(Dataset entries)
--------------------------------

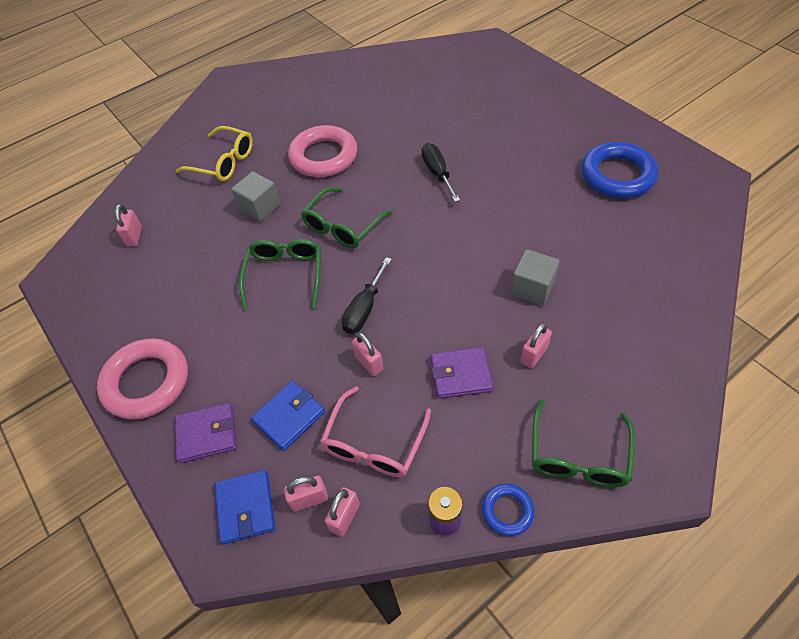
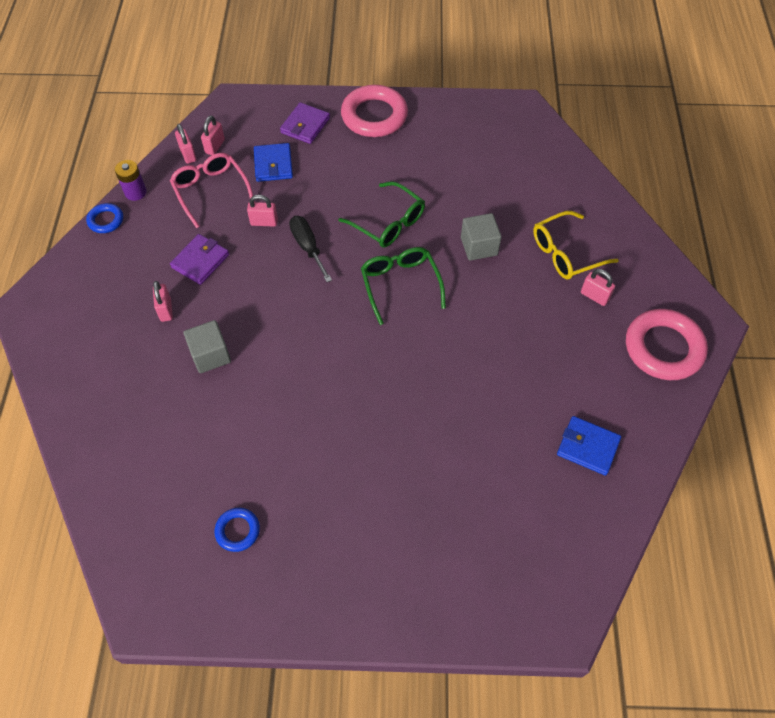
camera: 125 degrees right, 5 degrees up
pink padlock [115,204,142,247] -> pink padlock moved to [581,269,615,306]
blue wallet [215,470,275,544] -> blue wallet moved to [557,416,621,476]
pink ring [288,125,357,177] -> pink ring moved to [626,309,708,380]
black screwdriver [421,143,460,202] -> none
green glasses [532,399,635,487] -> none
blue ring [581,142,658,198] -> blue ring [214,508,260,552], size x0.50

--------------------------------

[ABOUT THIS EXERCISE] The records above must be printed exactly; the pictures stay out.

[SOLUTION]
camera: 125 degrees right, 5 degrees up
pink padlock [115,204,142,247] -> pink padlock moved to [581,269,615,306]
blue wallet [215,470,275,544] -> blue wallet moved to [557,416,621,476]
pink ring [288,125,357,177] -> pink ring moved to [626,309,708,380]
black screwdriver [421,143,460,202] -> none
green glasses [532,399,635,487] -> none
blue ring [581,142,658,198] -> blue ring [214,508,260,552], size x0.50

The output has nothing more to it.